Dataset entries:
################

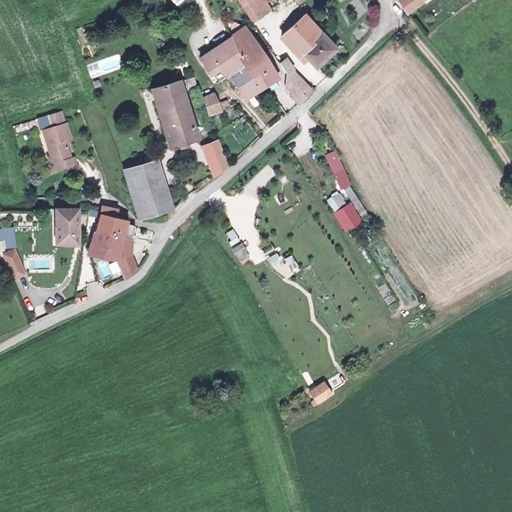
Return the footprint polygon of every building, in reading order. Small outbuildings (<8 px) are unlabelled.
[(239,0),(249,19),(269,7),(265,0),(239,0)] [(400,0),(407,9),(420,0),(400,0)] [(336,46),(324,32),(313,42),(311,39),(321,29),(304,11),(281,32),(300,53),(304,50),(317,64),(336,46)] [(228,38),(244,65),(251,75),(255,72),(264,85),(275,78),(241,29),(228,38)] [(214,84),(227,76),(237,70),(244,65),(228,38),(197,59),(214,84)] [(90,78),(123,67),(118,54),(86,65),(90,78)] [(284,84),(288,89),(297,101),(309,89),(283,57),(276,62),(282,71),(284,84)] [(243,99),(264,85),(255,72),(251,75),(244,65),(237,70),(227,76),(243,99)] [(192,75),(176,80),(179,89),(196,85),(192,75)] [(179,89),(176,80),(149,88),(166,145),(194,137),(179,89)] [(202,101),(213,98),(216,97),(213,87),(198,91),(202,101)] [(297,101),(288,89),(283,93),(293,105),(297,101)] [(213,98),(202,101),(206,114),(217,111),(215,105),(213,98)] [(226,101),(215,105),(217,111),(228,107),(226,101)] [(74,164),(71,154),(68,155),(63,139),(68,137),(64,121),(60,122),(57,109),(45,113),(48,126),(44,127),(47,137),(44,138),(51,161),(57,160),(59,169),(74,164)] [(24,135),(15,138),(19,149),(27,146),(24,135)] [(205,162),(221,156),(215,137),(198,144),(205,162)] [(335,150),(323,156),(339,191),(352,185),(335,150)] [(221,156),(205,162),(210,177),(225,166),(221,156)] [(121,171),(136,216),(170,207),(155,161),(121,171)] [(327,199),(342,229),(355,222),(340,193),(327,199)] [(54,206),(54,242),(77,242),(76,206),(54,206)] [(93,229),(132,238),(133,238),(134,235),(131,234),(133,226),(126,224),(126,223),(123,223),(124,220),(114,218),(111,217),(113,210),(98,207),(93,229)] [(129,255),(132,238),(93,229),(87,254),(115,260),(124,277),(135,269),(129,255)] [(234,229),(226,232),(231,245),(239,243),(234,229)] [(231,248),(240,262),(249,256),(241,242),(231,248)] [(13,248),(4,252),(13,276),(23,272),(13,248)] [(94,263),(102,279),(109,275),(102,259),(94,263)] [(111,275),(118,272),(115,262),(107,265),(111,275)] [(330,391),(323,379),(308,388),(315,400),(330,391)]
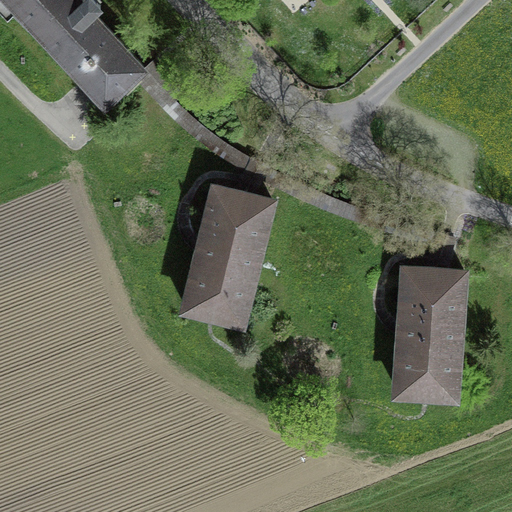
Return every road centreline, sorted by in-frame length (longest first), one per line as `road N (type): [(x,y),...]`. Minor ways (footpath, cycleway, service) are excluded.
road 1 (unclassified): [(485,0),(332,135)]
road 2 (unclassified): [(332,135),(185,0)]
road 3 (unclassified): [(332,135),(420,186),(511,217)]
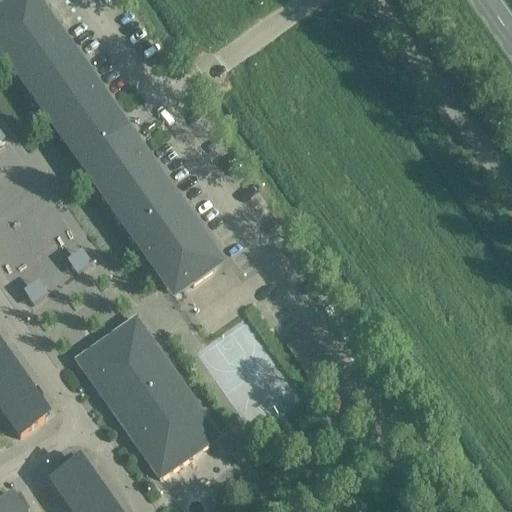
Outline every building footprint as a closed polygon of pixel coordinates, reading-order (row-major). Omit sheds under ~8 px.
[(18,0),(17,0),(0,12),(0,57),(60,142),(58,144),(57,145),(57,147),(56,149),(57,150),(57,152),(58,153),(59,155),(60,156),(62,157),(64,157),(66,157),(67,157),(69,156),(74,153),(87,172),(83,175),(166,293),(174,288),(181,298),(213,276),(206,266),(216,258),(132,140),(127,143),(114,124),(119,121),(120,119),(121,118),(121,117),(122,115),(122,112),(121,111),(120,110),(119,109),(118,108),(117,107),(115,106),(114,106),(112,106),(111,107),(109,107),(36,3),(25,10),(18,0)] [(159,482),(219,440),(135,321),(76,363),(159,482)] [(0,413),(19,441),(49,420),(0,350),(0,413)] [(113,511),(75,457),(71,460),(58,469),(61,474),(49,483),(69,511),(113,511)] [(0,511),(25,511),(17,497),(0,507),(0,511)]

################

(INSTRUCTIONS FOR THE TASK):
Rewrite all of the records above with every occurrence of "every" substituted by "each" and everything else unchanged. Leave the pictures out of the output.

(FULL RESPONSE):
Return the footprint polygon of each building, in reading order. Small outbuildings (<8 px) are unlabelled.
[(239,0),(249,19),(269,7),(265,0),(239,0)] [(400,0),(407,9),(420,0),(400,0)] [(336,46),(324,32),(313,42),(311,39),(321,29),(304,11),(281,32),(300,53),(304,50),(317,64),(336,46)] [(228,38),(244,65),(251,75),(255,72),(264,85),(275,78),(241,29),(228,38)] [(214,84),(227,76),(237,70),(244,65),(228,38),(197,59),(214,84)] [(90,78),(123,67),(118,54),(86,65),(90,78)] [(284,84),(288,89),(297,101),(309,89),(283,57),(276,62),(282,71),(284,84)] [(243,99),(264,85),(255,72),(251,75),(244,65),(237,70),(227,76),(243,99)] [(192,75),(176,80),(179,89),(196,85),(192,75)] [(179,89),(176,80),(149,88),(166,145),(194,137),(179,89)] [(202,101),(213,98),(216,97),(213,87),(198,91),(202,101)] [(297,101),(288,89),(283,93),(293,105),(297,101)] [(213,98),(202,101),(206,114),(217,111),(215,105),(213,98)] [(226,101),(215,105),(217,111),(228,107),(226,101)] [(74,164),(71,154),(68,155),(63,139),(68,137),(64,121),(60,122),(57,109),(45,113),(48,126),(44,127),(47,137),(44,138),(51,161),(57,160),(59,169),(74,164)] [(24,135),(15,138),(19,149),(27,146),(24,135)] [(205,162),(221,156),(215,137),(198,144),(205,162)] [(335,150),(323,156),(339,191),(352,185),(335,150)] [(221,156),(205,162),(210,177),(225,166),(221,156)] [(121,171),(136,216),(170,207),(155,161),(121,171)] [(327,199),(342,229),(355,222),(340,193),(327,199)] [(54,206),(54,242),(77,242),(76,206),(54,206)] [(93,229),(132,238),(133,238),(134,235),(131,234),(133,226),(126,224),(126,223),(123,223),(124,220),(114,218),(111,217),(113,210),(98,207),(93,229)] [(129,255),(132,238),(93,229),(87,254),(115,260),(124,277),(135,269),(129,255)] [(234,229),(226,232),(231,245),(239,243),(234,229)] [(231,248),(240,262),(249,256),(241,242),(231,248)] [(13,248),(4,252),(13,276),(23,272),(13,248)] [(94,263),(102,279),(109,275),(102,259),(94,263)] [(111,275),(118,272),(115,262),(107,265),(111,275)] [(330,391),(323,379),(308,388),(315,400),(330,391)]
Return each road centreline, sorted by in-frame length (longest first), one per line as `road N (type): [(x,y),...]`. Minor ways (footpath, cycleway, service) are excluded.
road 1 (unclassified): [(485,0),(332,135)]
road 2 (unclassified): [(332,135),(185,0)]
road 3 (unclassified): [(332,135),(420,186),(511,217)]
Outline each building footprint as a closed polygon of pixel coordinates, reading-order (row-major). Omit sheds under ~8 px.
[(18,0),(17,0),(0,12),(0,57),(60,142),(58,144),(57,145),(57,147),(56,149),(57,150),(57,152),(58,153),(59,155),(60,156),(62,157),(64,157),(66,157),(67,157),(69,156),(74,153),(87,172),(83,175),(166,293),(174,288),(181,298),(213,276),(206,266),(216,258),(132,140),(127,143),(114,124),(119,121),(120,119),(121,118),(121,117),(122,115),(122,112),(121,111),(120,110),(119,109),(118,108),(117,107),(115,106),(114,106),(112,106),(111,107),(109,107),(36,3),(25,10),(18,0)] [(159,482),(219,440),(135,321),(76,363),(159,482)] [(0,413),(19,441),(49,420),(0,350),(0,413)] [(113,511),(75,457),(71,460),(58,469),(61,474),(49,483),(69,511),(113,511)] [(0,511),(25,511),(17,497),(0,507),(0,511)]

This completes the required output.